**Task goal**
Your job is to set down the stretch of entries that opens with the line containing "M2: motor (FILT, OUT) -> motor (+3V3, OUT)" and closes with the line containing "D3: LED orange". Keep both end lines, copy each exactly, and add nothing.

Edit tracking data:
::::

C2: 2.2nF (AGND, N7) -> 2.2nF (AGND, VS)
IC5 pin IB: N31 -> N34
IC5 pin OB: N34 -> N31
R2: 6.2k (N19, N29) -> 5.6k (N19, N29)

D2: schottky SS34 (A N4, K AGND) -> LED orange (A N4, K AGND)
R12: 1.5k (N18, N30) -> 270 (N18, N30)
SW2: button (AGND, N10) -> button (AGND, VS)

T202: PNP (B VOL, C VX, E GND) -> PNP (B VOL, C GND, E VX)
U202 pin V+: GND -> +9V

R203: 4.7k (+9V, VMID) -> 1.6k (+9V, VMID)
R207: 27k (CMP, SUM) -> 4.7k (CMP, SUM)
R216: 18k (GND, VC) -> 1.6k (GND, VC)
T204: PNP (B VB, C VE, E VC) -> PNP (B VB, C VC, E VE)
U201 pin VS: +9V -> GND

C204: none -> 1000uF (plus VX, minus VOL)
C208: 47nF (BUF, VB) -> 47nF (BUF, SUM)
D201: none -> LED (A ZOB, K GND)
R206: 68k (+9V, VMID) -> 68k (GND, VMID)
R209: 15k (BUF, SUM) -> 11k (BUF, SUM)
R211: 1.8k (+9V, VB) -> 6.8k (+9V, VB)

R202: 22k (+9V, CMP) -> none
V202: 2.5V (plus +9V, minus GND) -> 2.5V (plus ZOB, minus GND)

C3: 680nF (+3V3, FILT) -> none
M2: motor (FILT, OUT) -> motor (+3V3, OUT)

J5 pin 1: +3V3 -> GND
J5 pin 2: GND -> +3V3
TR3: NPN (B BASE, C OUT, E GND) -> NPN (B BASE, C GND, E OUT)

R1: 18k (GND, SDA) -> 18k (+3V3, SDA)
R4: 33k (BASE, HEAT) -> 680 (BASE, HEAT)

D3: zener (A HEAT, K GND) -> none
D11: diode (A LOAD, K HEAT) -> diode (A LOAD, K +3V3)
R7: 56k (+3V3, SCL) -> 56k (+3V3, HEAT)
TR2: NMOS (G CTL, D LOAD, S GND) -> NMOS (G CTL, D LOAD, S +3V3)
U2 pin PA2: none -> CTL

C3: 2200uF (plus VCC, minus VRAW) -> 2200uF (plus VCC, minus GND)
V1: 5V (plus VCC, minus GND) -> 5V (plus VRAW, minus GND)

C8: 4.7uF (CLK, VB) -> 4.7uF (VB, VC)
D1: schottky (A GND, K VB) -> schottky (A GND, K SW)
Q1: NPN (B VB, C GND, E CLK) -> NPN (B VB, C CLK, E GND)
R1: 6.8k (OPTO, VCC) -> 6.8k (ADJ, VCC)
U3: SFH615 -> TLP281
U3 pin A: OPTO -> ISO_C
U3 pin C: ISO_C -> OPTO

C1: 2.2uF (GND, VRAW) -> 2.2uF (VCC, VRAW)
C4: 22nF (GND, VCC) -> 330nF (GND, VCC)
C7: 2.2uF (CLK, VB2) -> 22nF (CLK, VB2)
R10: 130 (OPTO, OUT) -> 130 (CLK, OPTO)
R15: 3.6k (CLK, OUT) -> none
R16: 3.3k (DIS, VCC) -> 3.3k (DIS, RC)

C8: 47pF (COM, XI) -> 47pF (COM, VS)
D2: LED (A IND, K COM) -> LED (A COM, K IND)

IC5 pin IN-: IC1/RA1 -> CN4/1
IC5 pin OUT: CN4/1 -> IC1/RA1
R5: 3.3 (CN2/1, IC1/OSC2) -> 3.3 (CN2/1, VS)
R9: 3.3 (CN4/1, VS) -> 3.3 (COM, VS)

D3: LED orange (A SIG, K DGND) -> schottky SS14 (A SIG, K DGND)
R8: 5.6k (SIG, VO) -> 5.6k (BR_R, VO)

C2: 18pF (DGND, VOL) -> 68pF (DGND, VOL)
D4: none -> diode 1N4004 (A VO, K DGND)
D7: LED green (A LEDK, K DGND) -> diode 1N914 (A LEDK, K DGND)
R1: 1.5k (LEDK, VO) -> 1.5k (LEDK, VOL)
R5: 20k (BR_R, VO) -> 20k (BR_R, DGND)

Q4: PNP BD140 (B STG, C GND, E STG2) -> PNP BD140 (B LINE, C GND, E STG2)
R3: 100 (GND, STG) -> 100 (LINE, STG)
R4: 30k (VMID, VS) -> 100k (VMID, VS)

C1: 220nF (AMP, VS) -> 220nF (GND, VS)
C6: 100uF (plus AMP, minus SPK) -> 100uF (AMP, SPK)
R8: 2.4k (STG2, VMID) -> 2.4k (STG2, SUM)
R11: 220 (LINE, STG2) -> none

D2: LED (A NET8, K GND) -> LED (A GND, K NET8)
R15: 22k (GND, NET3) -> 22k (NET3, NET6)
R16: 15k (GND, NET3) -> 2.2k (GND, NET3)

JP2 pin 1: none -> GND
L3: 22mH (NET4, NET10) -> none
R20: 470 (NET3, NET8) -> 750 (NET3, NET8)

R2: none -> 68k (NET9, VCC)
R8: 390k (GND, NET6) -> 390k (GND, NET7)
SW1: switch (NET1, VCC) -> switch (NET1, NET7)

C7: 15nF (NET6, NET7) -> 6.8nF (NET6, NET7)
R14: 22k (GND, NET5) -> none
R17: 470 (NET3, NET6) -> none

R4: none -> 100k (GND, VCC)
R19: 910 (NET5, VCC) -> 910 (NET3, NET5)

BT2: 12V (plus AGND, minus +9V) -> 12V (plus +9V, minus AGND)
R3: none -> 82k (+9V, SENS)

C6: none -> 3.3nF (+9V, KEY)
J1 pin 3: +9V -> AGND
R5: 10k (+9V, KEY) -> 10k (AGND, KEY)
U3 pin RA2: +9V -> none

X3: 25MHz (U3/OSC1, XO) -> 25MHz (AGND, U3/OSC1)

::::

**Written response**
M2: motor (FILT, OUT) -> motor (+3V3, OUT)

J5 pin 1: +3V3 -> GND
J5 pin 2: GND -> +3V3
TR3: NPN (B BASE, C OUT, E GND) -> NPN (B BASE, C GND, E OUT)

R1: 18k (GND, SDA) -> 18k (+3V3, SDA)
R4: 33k (BASE, HEAT) -> 680 (BASE, HEAT)

D3: zener (A HEAT, K GND) -> none
D11: diode (A LOAD, K HEAT) -> diode (A LOAD, K +3V3)
R7: 56k (+3V3, SCL) -> 56k (+3V3, HEAT)
TR2: NMOS (G CTL, D LOAD, S GND) -> NMOS (G CTL, D LOAD, S +3V3)
U2 pin PA2: none -> CTL

C3: 2200uF (plus VCC, minus VRAW) -> 2200uF (plus VCC, minus GND)
V1: 5V (plus VCC, minus GND) -> 5V (plus VRAW, minus GND)

C8: 4.7uF (CLK, VB) -> 4.7uF (VB, VC)
D1: schottky (A GND, K VB) -> schottky (A GND, K SW)
Q1: NPN (B VB, C GND, E CLK) -> NPN (B VB, C CLK, E GND)
R1: 6.8k (OPTO, VCC) -> 6.8k (ADJ, VCC)
U3: SFH615 -> TLP281
U3 pin A: OPTO -> ISO_C
U3 pin C: ISO_C -> OPTO

C1: 2.2uF (GND, VRAW) -> 2.2uF (VCC, VRAW)
C4: 22nF (GND, VCC) -> 330nF (GND, VCC)
C7: 2.2uF (CLK, VB2) -> 22nF (CLK, VB2)
R10: 130 (OPTO, OUT) -> 130 (CLK, OPTO)
R15: 3.6k (CLK, OUT) -> none
R16: 3.3k (DIS, VCC) -> 3.3k (DIS, RC)

C8: 47pF (COM, XI) -> 47pF (COM, VS)
D2: LED (A IND, K COM) -> LED (A COM, K IND)

IC5 pin IN-: IC1/RA1 -> CN4/1
IC5 pin OUT: CN4/1 -> IC1/RA1
R5: 3.3 (CN2/1, IC1/OSC2) -> 3.3 (CN2/1, VS)
R9: 3.3 (CN4/1, VS) -> 3.3 (COM, VS)

D3: LED orange (A SIG, K DGND) -> schottky SS14 (A SIG, K DGND)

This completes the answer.